[Collected data entries]
======

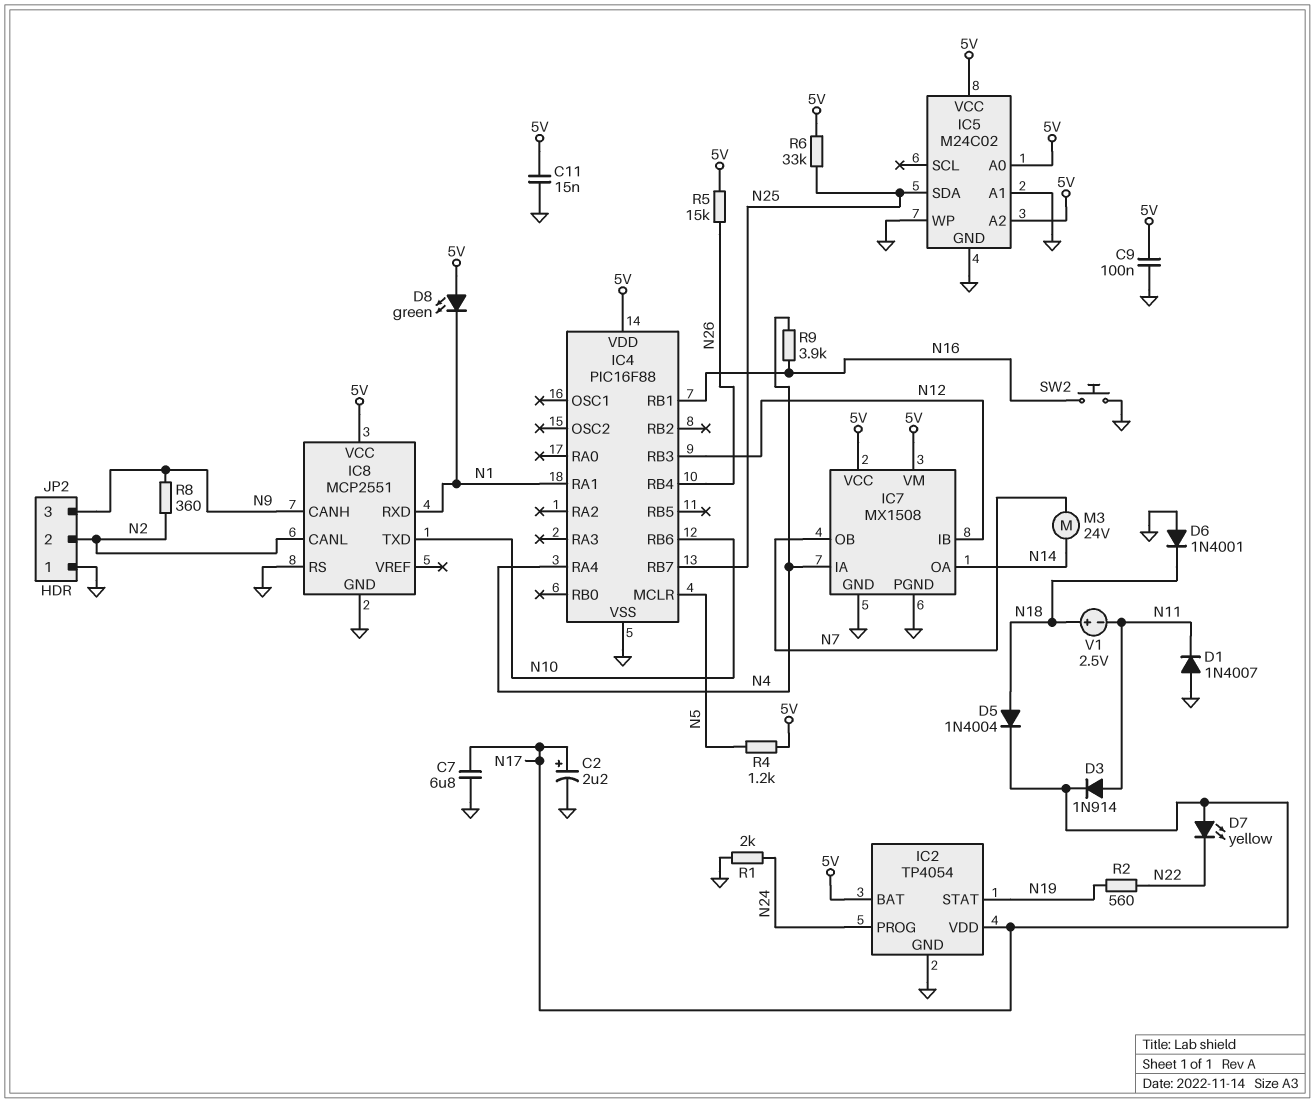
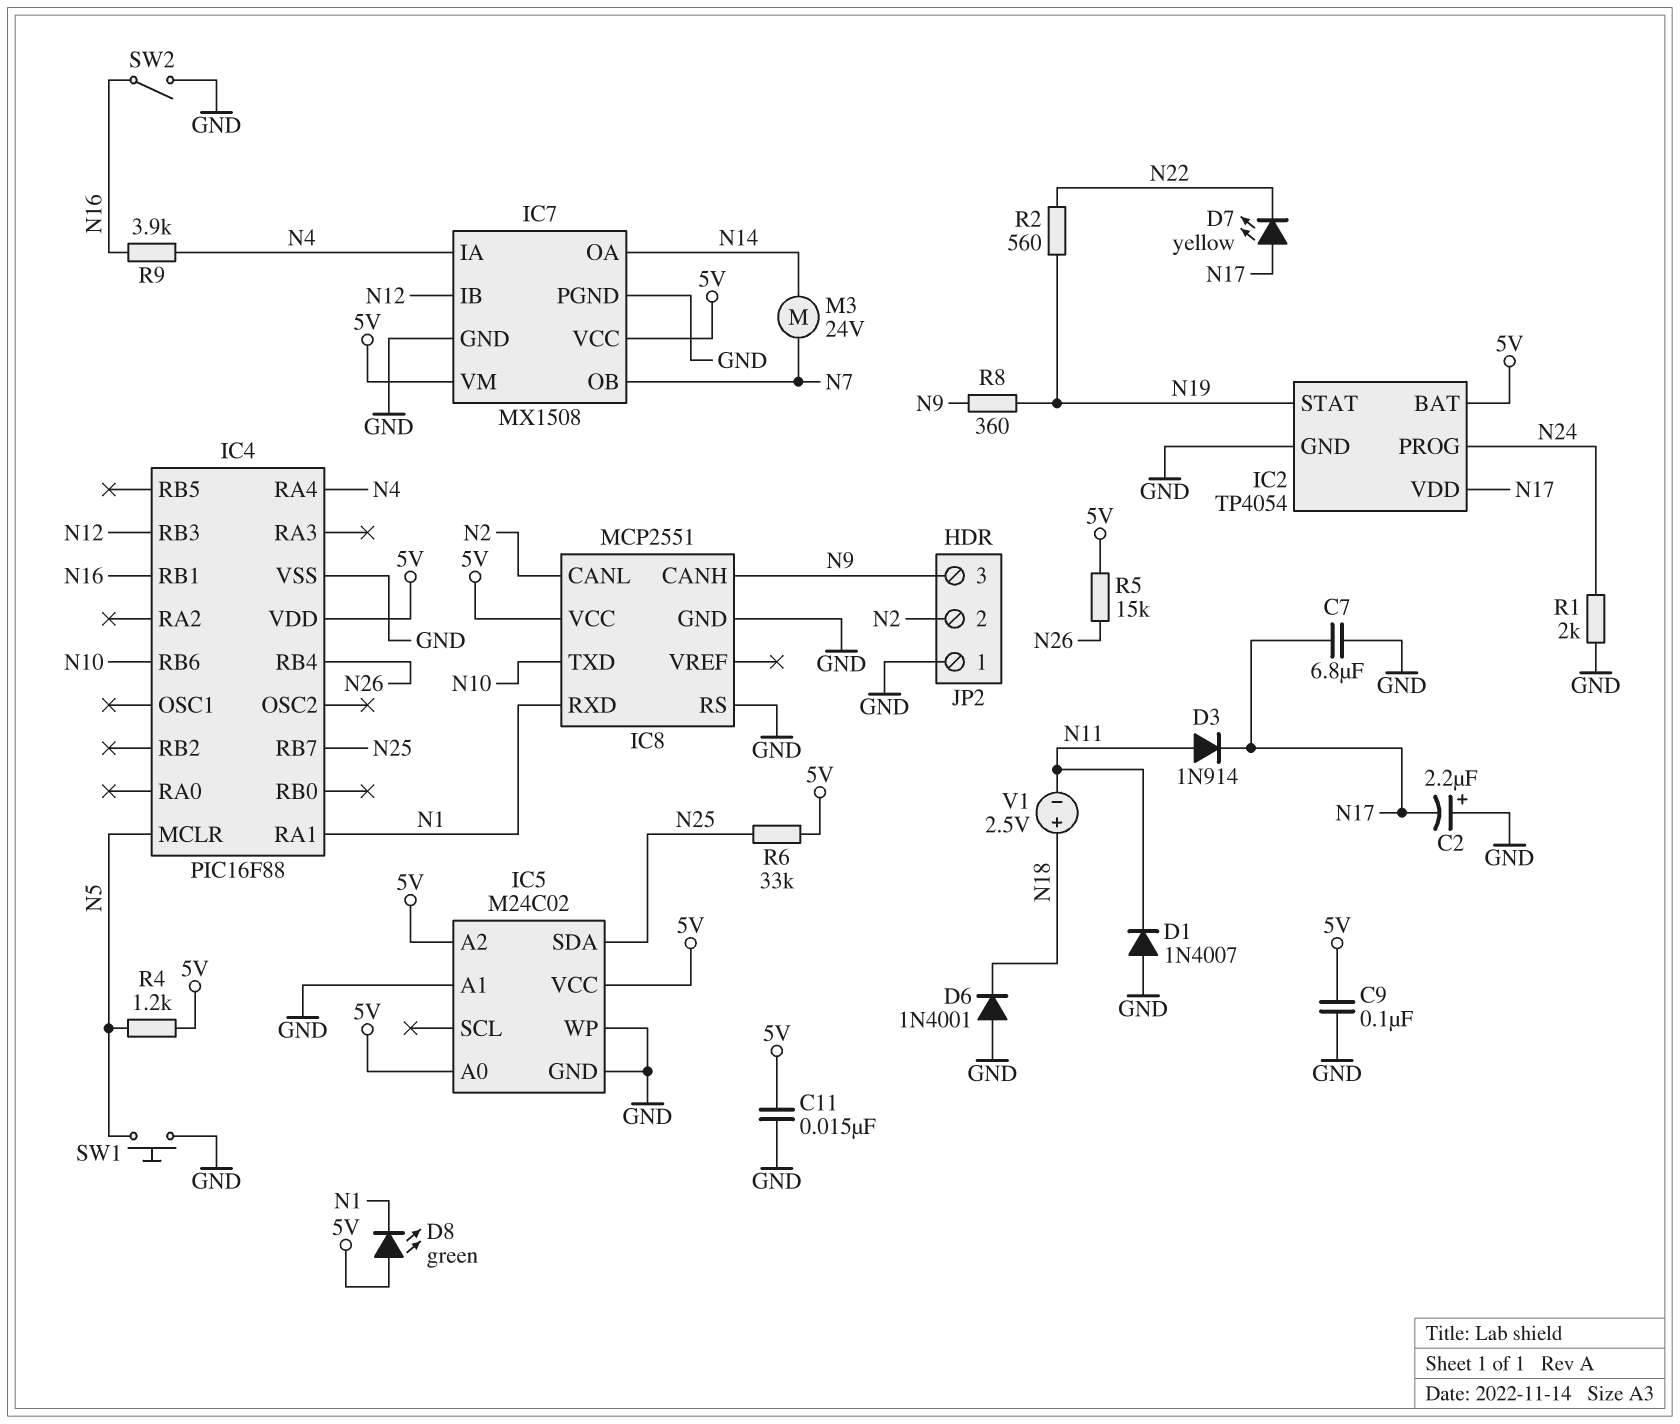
C2: 2.2uF (plus N17, minus GND) -> 2.2uF (plus GND, minus N17)
D5: diode 1N4004 (A N18, K N17) -> none
R8: 360 (N2, N9) -> 360 (N9, N19)
SW1: none -> button (GND, N5)
SW2: button (GND, N16) -> switch (GND, N16)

======

> Directions: Search the entries above for the word "none", and copy every line where it occurs.

> Exercise answer:
D5: diode 1N4004 (A N18, K N17) -> none
SW1: none -> button (GND, N5)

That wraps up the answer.